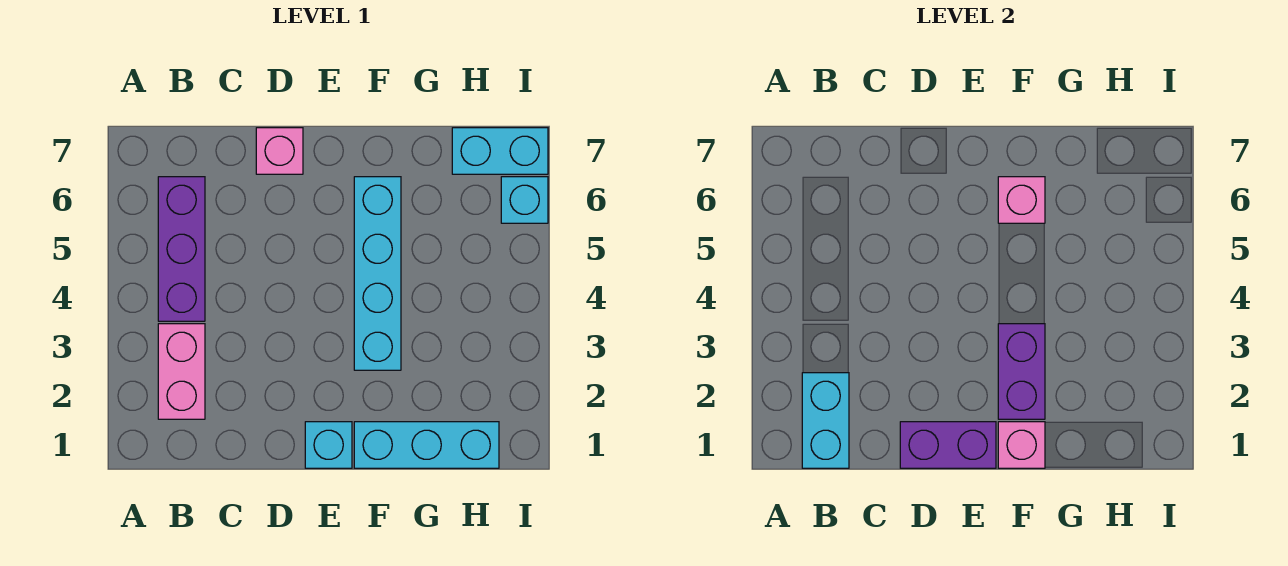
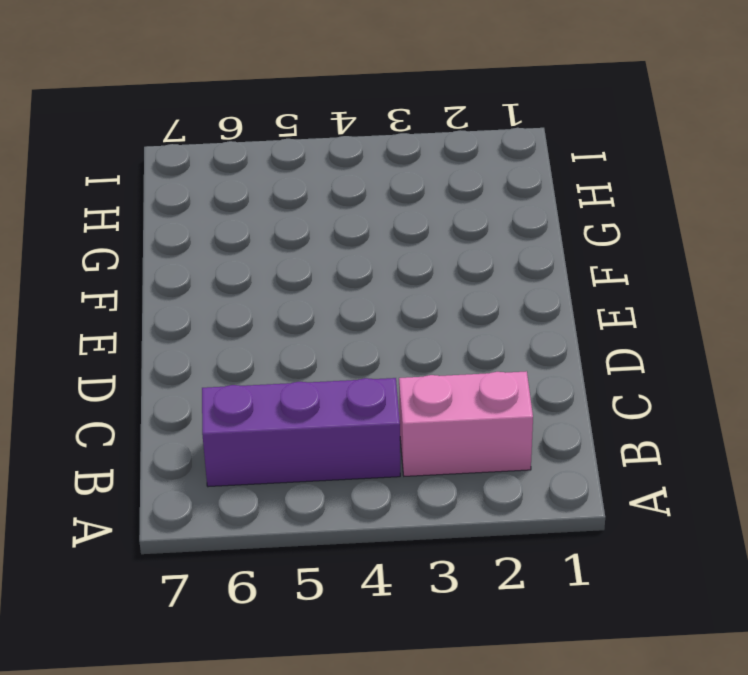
none -> pink brick D7 level 1
none -> cyan brick E1 level 1
none -> cyan brick F1:H1 level 1

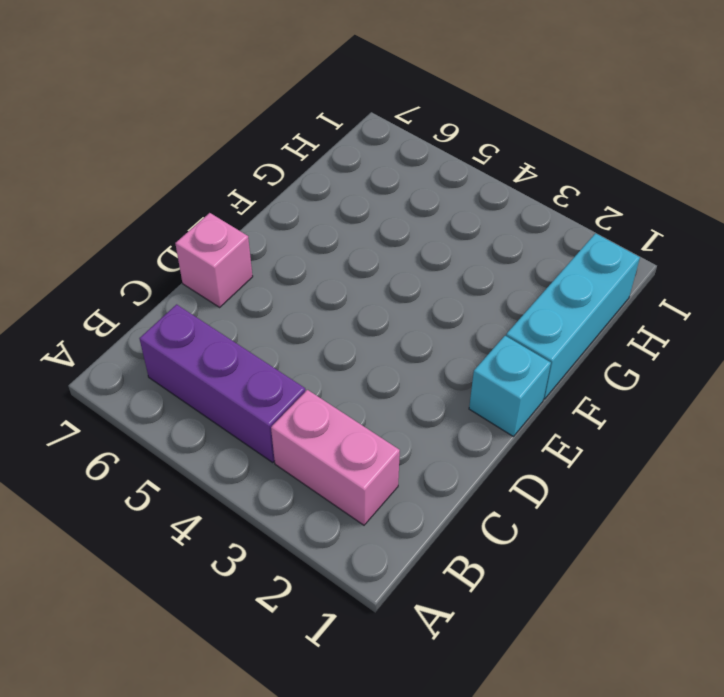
none -> cyan brick F3:F6 level 1
none -> cyan brick H7:I7 level 1
none -> cyan brick I6 level 1

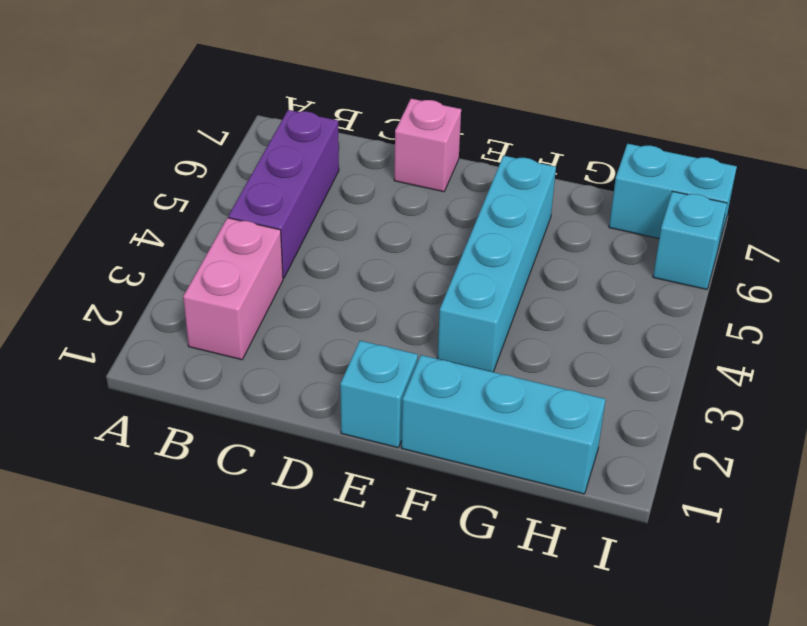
none -> cyan brick B1:B2 level 2
none -> purple brick D1:E1 level 2
none -> pink brick F1 level 2

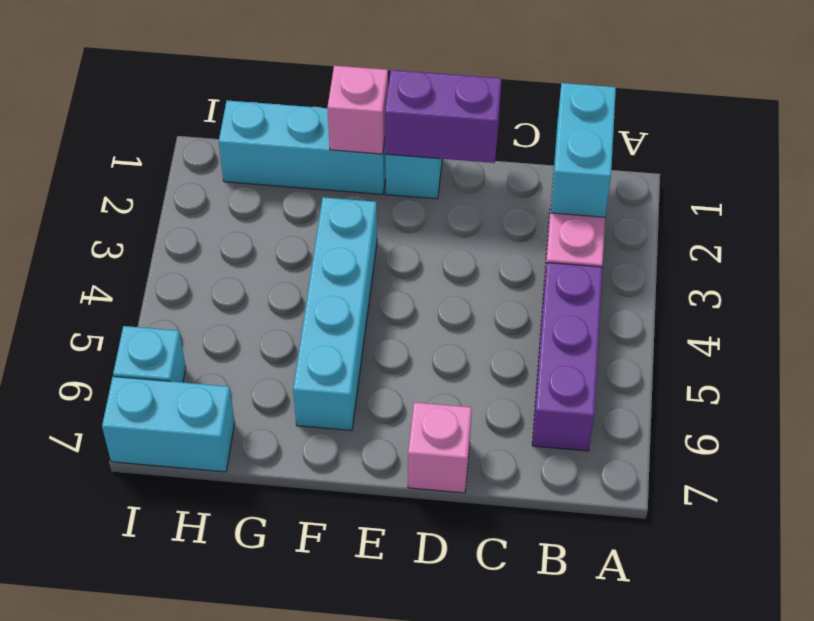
none -> purple brick F2:F3 level 2
none -> pink brick F6 level 2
+++
Copy each line above that contains the string "pink".

> [EXPECTED OUTPUT]:
none -> pink brick D7 level 1
none -> pink brick F1 level 2
none -> pink brick F6 level 2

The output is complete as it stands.